━━━ EXTRACTED ENTRIES ━━━
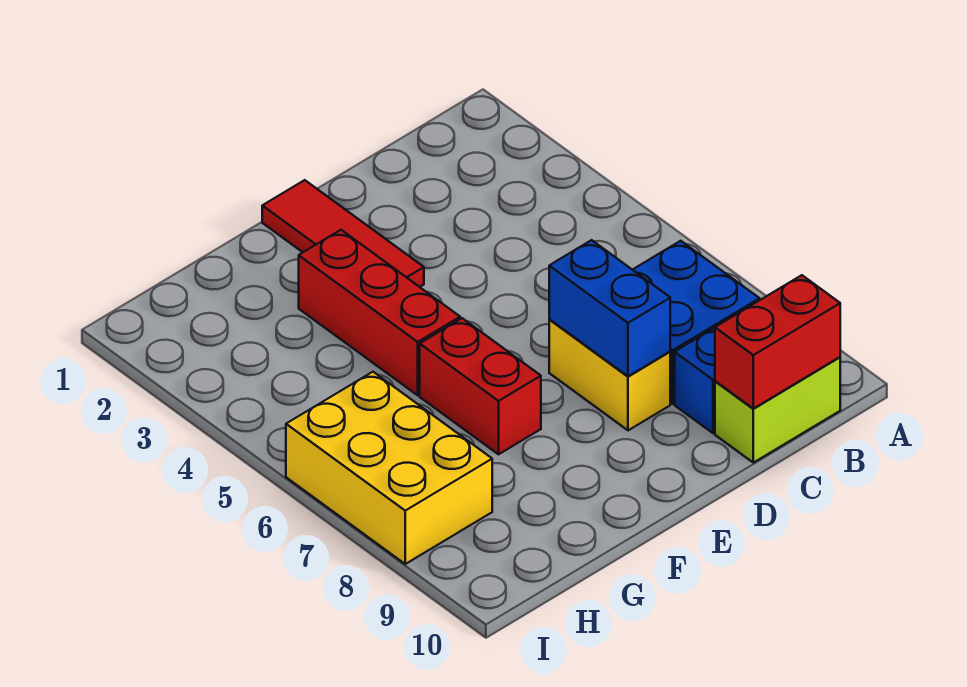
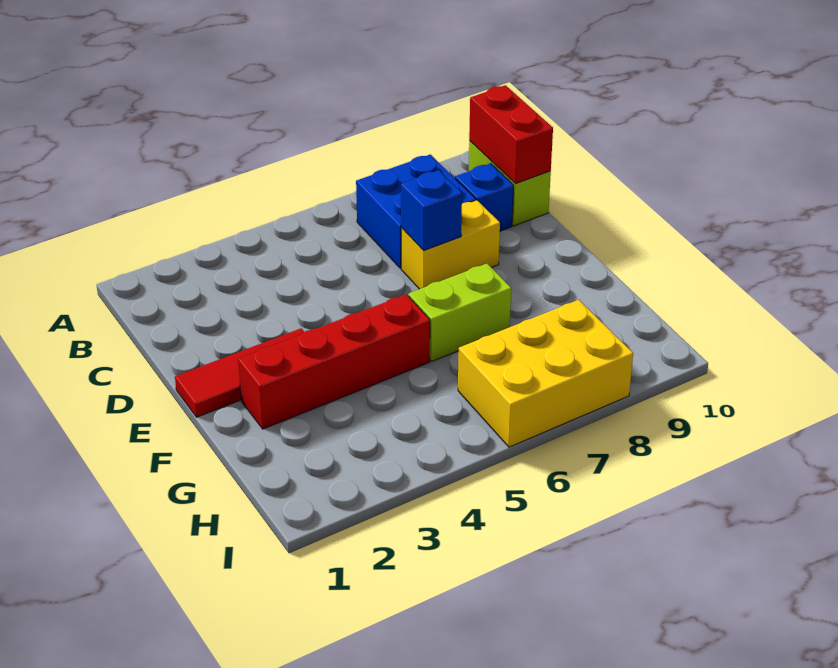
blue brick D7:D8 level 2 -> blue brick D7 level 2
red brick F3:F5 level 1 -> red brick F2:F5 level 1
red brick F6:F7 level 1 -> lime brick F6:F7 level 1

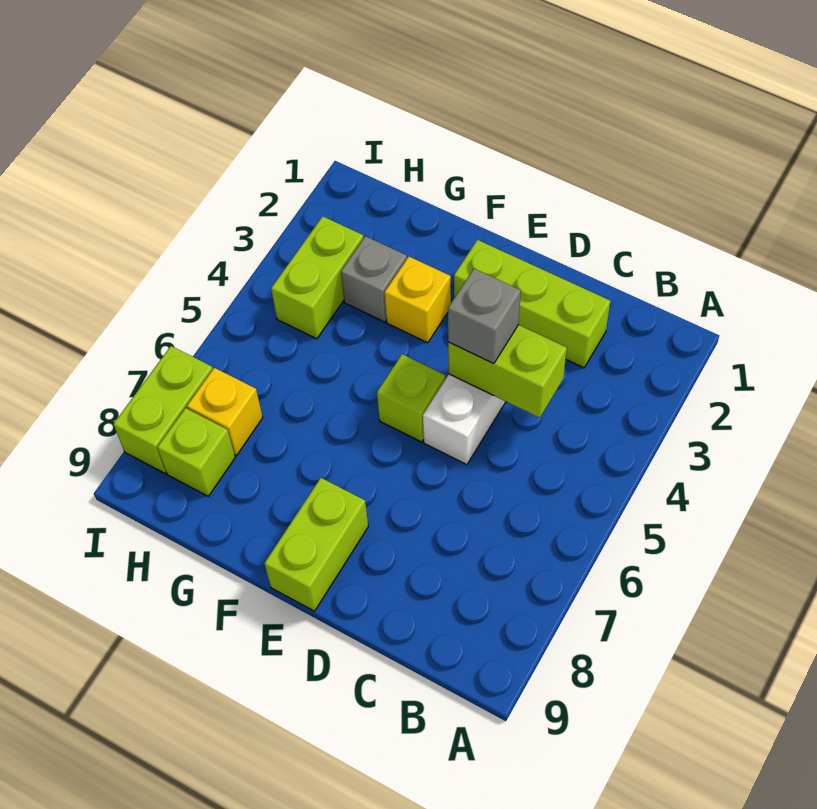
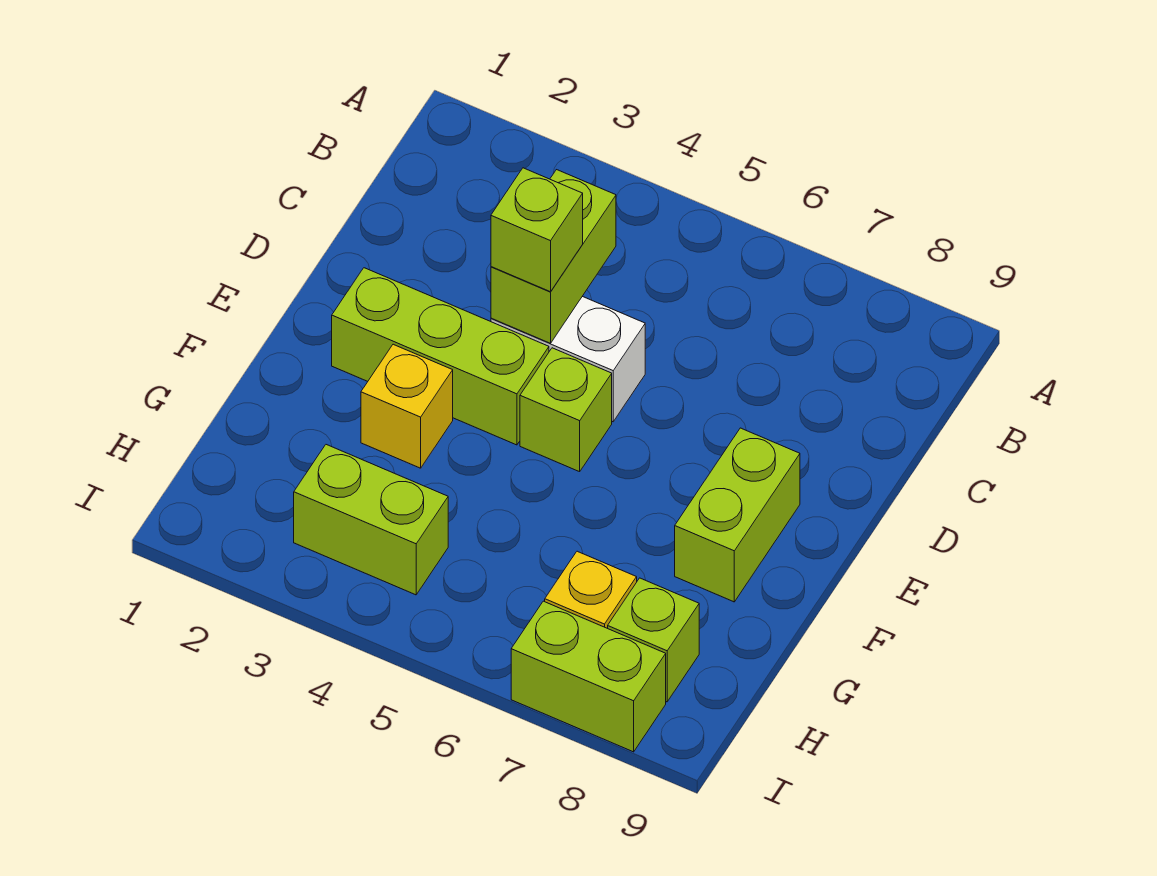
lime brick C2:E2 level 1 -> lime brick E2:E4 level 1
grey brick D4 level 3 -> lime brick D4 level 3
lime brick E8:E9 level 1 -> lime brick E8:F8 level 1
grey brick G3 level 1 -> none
━━━
### ASSIGNMENT
Word for word, please return the lines from the one containing "lime brick E8:E9" through the end of the listing, both ends included, and nothing else.

### EXERCISE ANSWER
lime brick E8:E9 level 1 -> lime brick E8:F8 level 1
grey brick G3 level 1 -> none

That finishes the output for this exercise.